Top of Dataset extract

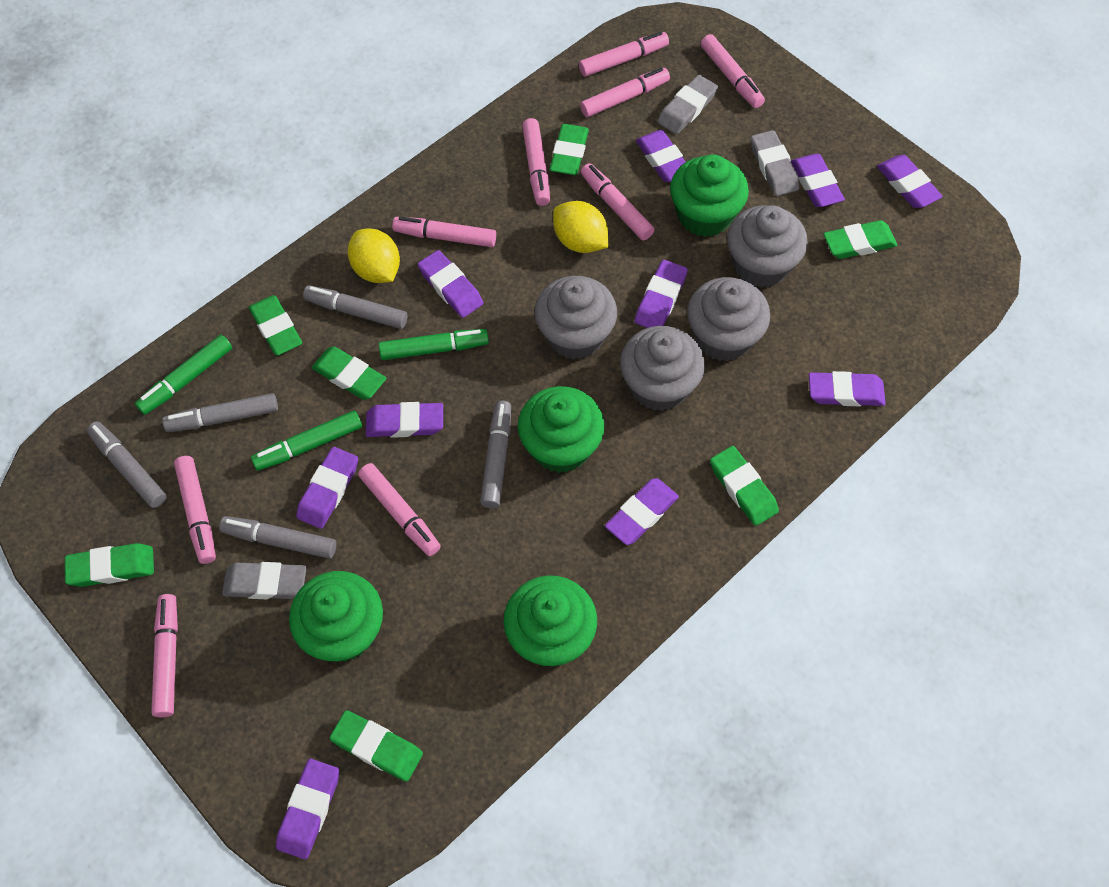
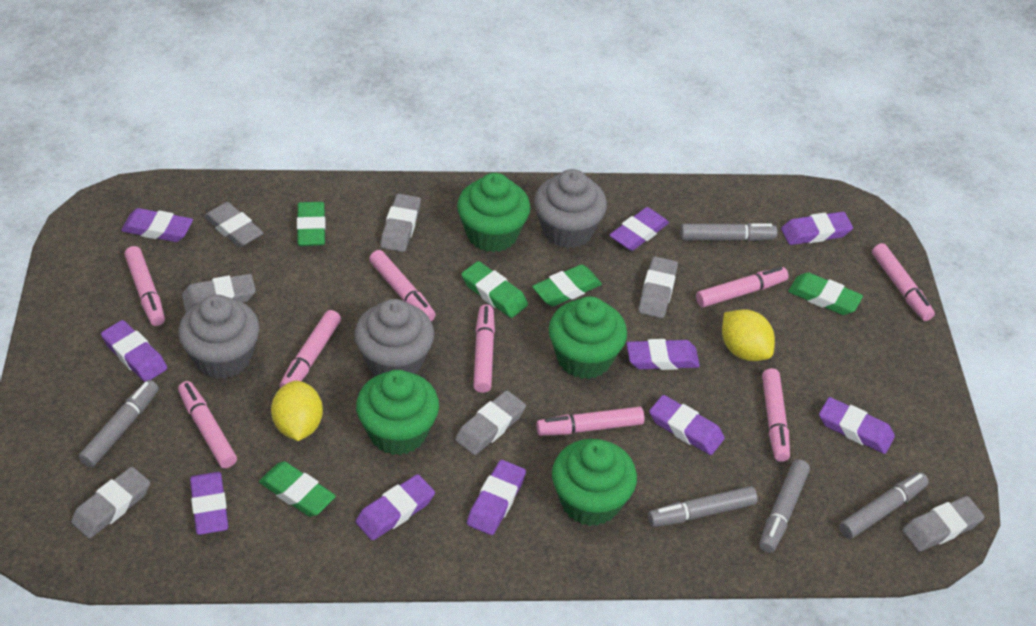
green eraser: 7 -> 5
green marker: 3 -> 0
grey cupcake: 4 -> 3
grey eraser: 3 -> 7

Bottom of Dataset extract

-- Work to complete --
Reproduce the whole listing above character for character; pictures do not belong in it.

-- Result --
green eraser: 7 -> 5
green marker: 3 -> 0
grey cupcake: 4 -> 3
grey eraser: 3 -> 7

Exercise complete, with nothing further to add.